-- start Provided entries --

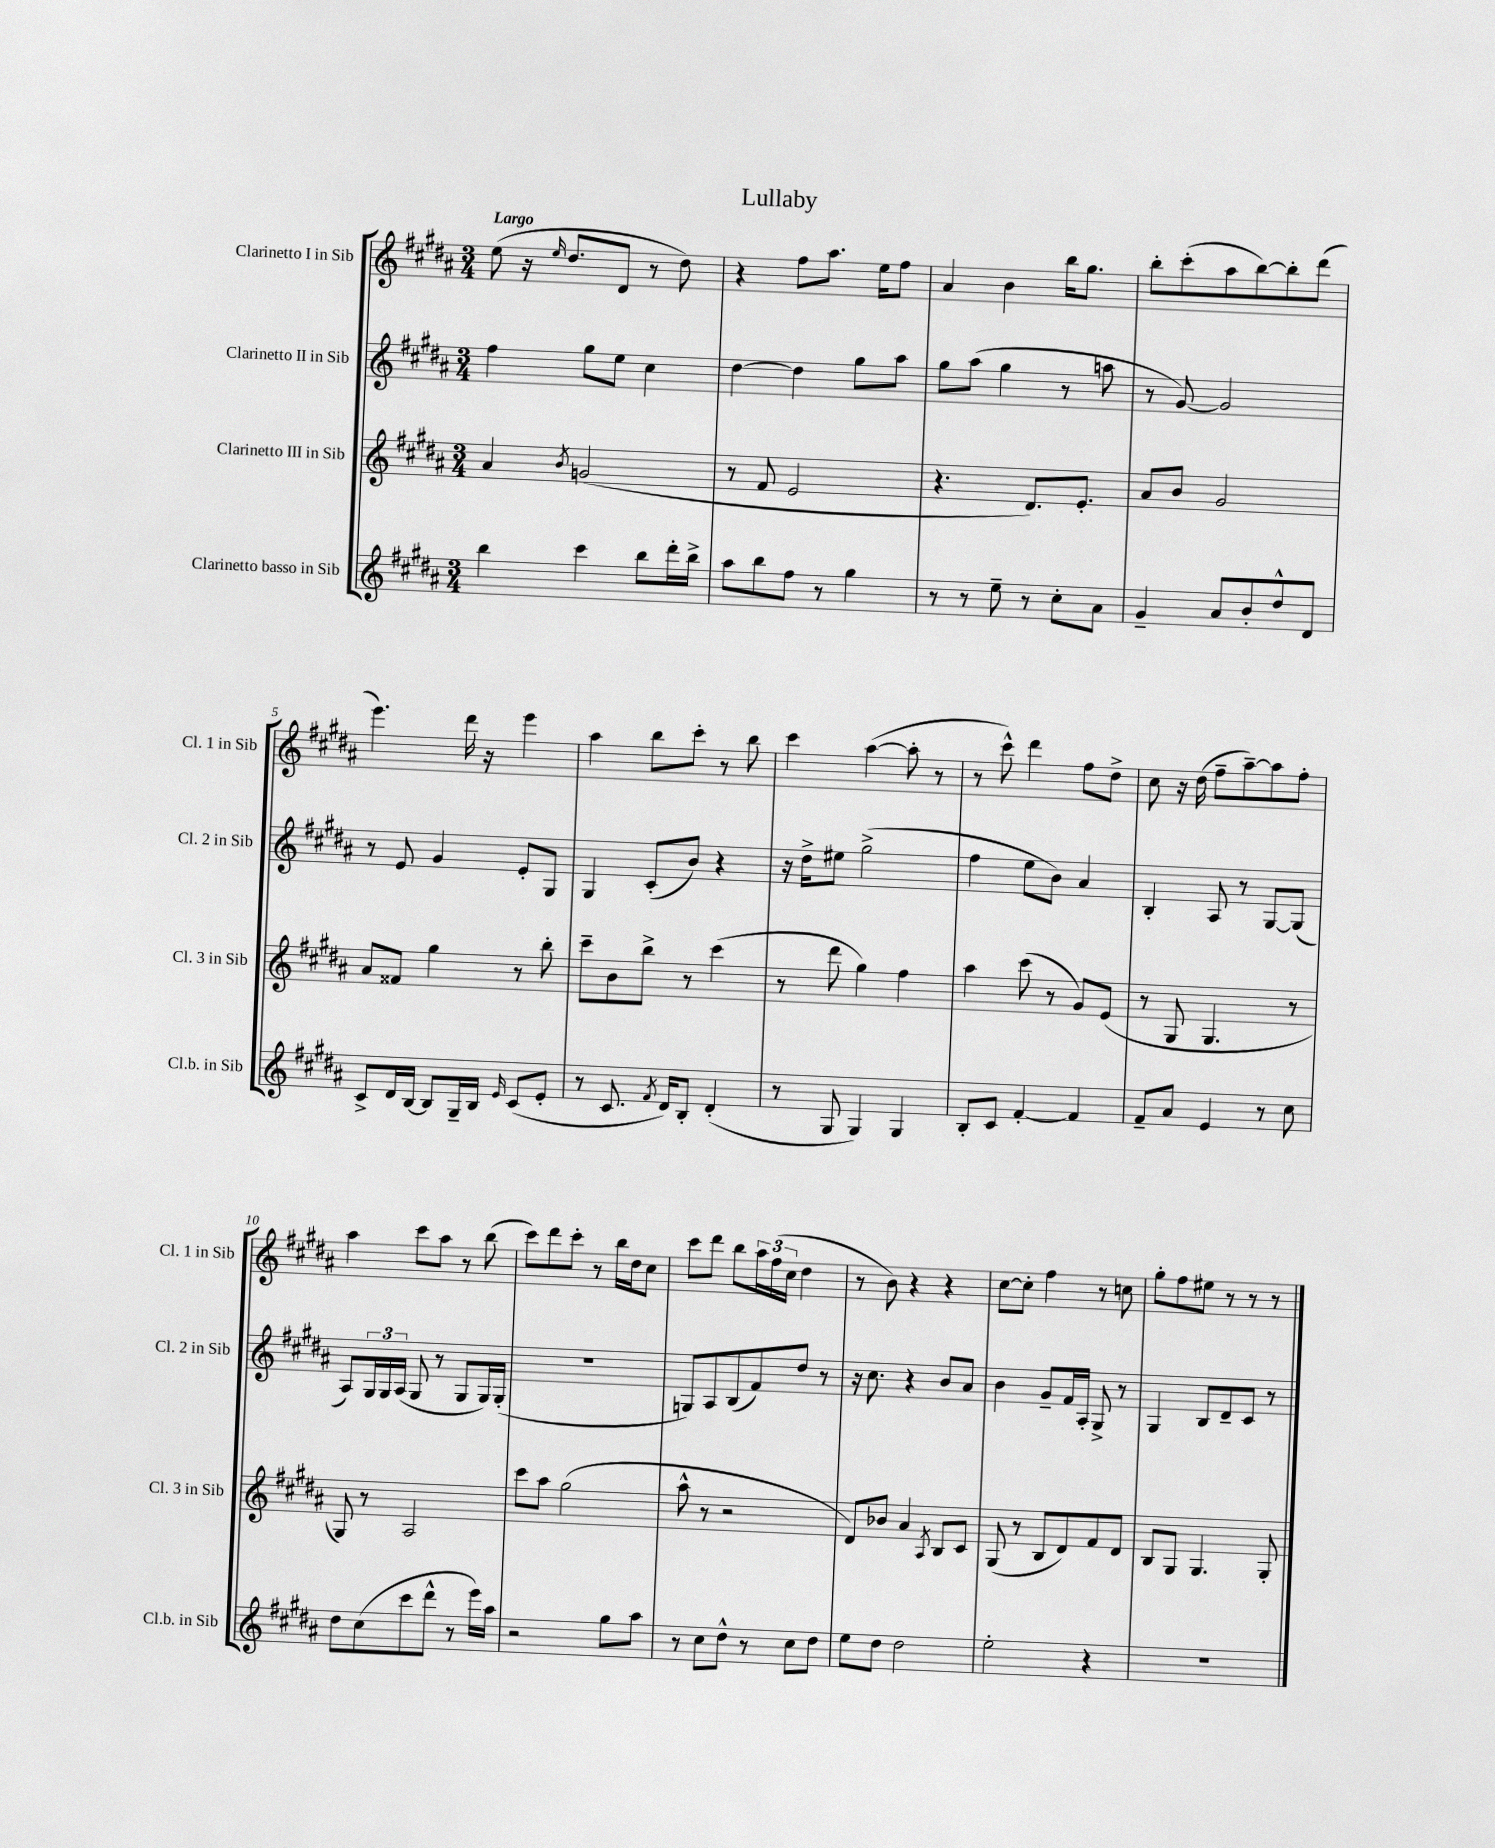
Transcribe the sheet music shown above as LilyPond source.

\header { title = "Lullaby" }
<<
\new StaffGroup <<
\new Staff = "s0" \with { instrumentName = "Clarinetto I in Sib" shortInstrumentName = "Cl. 1 in Sib" } {
    \clef treble \key b \major \numericTimeSignature \time 3/4 \tempo "Largo"
    e''8( r16 \grace { e''16 } dis''8. dis'8 r8 dis''8) |
    r4 fis''8 ais''8. e''16 fis''8 |
    ais'4 b'4 b''16 gis''8. |
    b''8-. cis'''8-.( ais''8 b''8~) b''8-. dis'''8( |
    e'''4.) dis'''16 r16 e'''4 |
    ais''4 b''8 cis'''8-. r8 b''8 |
    cis'''4 ais''4~( ais''8-. r8 |
    r8 cis'''8-^) dis'''4 fis''8 dis''8-> |
    cis''8 r16 dis''16( fis''8-- ais''8~--) ais''8 fis''8-. |
    ais''4 cis'''8 ais''8 r8 b''8( |
    cis'''8) dis'''8 cis'''8-. r8 b''16 dis''16 cis''8 |
    cis'''8 dis'''8 b''8 \tuplet 3/2 { ais''16 fis''16( cis''16 } dis''4 |
    r8 b'8) r4 r4 |
    cis''8~ cis''8-. fis''4 r8 c''8 |
    gis''8-. fis''8 eis''8 r8 r8 r8 \bar "|." |
}
\new Staff = "s1" \with { instrumentName = "Clarinetto II in Sib" shortInstrumentName = "Cl. 2 in Sib" } {
    \clef treble \key b \major \numericTimeSignature \time 3/4
    fis''4 gis''8 e''8 cis''4 |
    dis''4~ dis''4 gis''8 ais''8 |
    gis''8 ais''8( gis''4 r8 a''8 |
    r8 gis'8~) gis'2 |
    r8 e'8 gis'4 e'8-. gis8 |
    gis4 cis'8-.( b'8) r4 |
    r16 dis''16-> eis''8 gis''2->( |
    fis''4 e''8 b'8) ais'4 |
    b4-. ais8 r8 gis8~ gis8( |
    ais8) \tuplet 3/2 { gis16 gis16 ais16( } gis8 r8 gis8 gis16) gis16-.( |
    R2. |
    g8) ais8 b8( fis'8) dis''8 r8 |
    r16 cis''8. r4 b'8 ais'8 |
    b'4 gis'8-- fis'16 ais16-. gis8-> r8 |
    gis4 b8 dis'8-- cis'8 r8 \bar "|." |
}
\new Staff = "s2" \with { instrumentName = "Clarinetto III in Sib" shortInstrumentName = "Cl. 3 in Sib" } {
    \clef treble \key b \major \numericTimeSignature \time 3/4
    ais'4 \acciaccatura { b'8 } g'2( |
    r8 fis'8 e'2 |
    r4. dis'8.) e'8.-. |
    ais'8 b'8 gis'2 |
    ais'8 fisis'8 gis''4 r8 b''8-. |
    cis'''8-- b'8 b''8-> r8 cis'''4( |
    r8 dis'''8 gis''4) fis''4 |
    ais''4 cis'''8( r8 gis'8) e'8( |
    r8 gis8 gis4. r8 |
    gis8) r8 ais2 |
    cis'''8 ais''8 gis''2( |
    ais''8-^ r8 r2 |
    dis'8) bes'8 ais'4 \acciaccatura { ais8 } b8 cis'8 |
    gis8( r8 b8 dis'8) fis'8 dis'8 |
    b8 gis8 gis4. gis8-. \bar "|." |
}
\new Staff = "s3" \with { instrumentName = "Clarinetto basso in Sib" shortInstrumentName = "Cl.b. in Sib" } {
    \clef treble \key b \major \numericTimeSignature \time 3/4
    b''4 cis'''4 b''8 dis'''16-. b''16-> |
    ais''8 b''8 fis''8 r8 gis''4 |
    r8 r8 e''8-- r8 cis''8-. ais'8 |
    gis'4-- ais'8 b'8-. dis''8-^ dis'8 |
    cis'8-> dis'16 b16~ b8 gis16-- b16 \grace { e'16 } cis'8( e'8-. |
    r8 cis'8. \acciaccatura { fis'8 } dis'16) b8-. dis'4-.( |
    r8 gis8 gis4) gis4 |
    b8-. cis'8 fis'4~-. fis'4 |
    fis'8-- ais'8 e'4 r8 cis''8 |
    dis''8 cis''8( cis'''8 dis'''8-^ r8 e'''16) ais''16 |
    r2 gis''8 ais''8 |
    r8 cis''8 dis''8-^ r8 cis''8 dis''8 |
    e''8 dis''8 dis''2 |
    e''2-. r4 |
    R2. \bar "|." |
}
>>
>>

-- end Provided entries --

### [Work required]
Locate each line in the data above that contains the string "tuplet" and copy those lines.

### [Answer to the exercise]
    cis'''8 dis'''8 b''8 \tuplet 3/2 { ais''16 fis''16( cis''16 } dis''4 |
    ais8) \tuplet 3/2 { gis16 gis16 ais16( } gis8 r8 gis8 gis16) gis16-.( |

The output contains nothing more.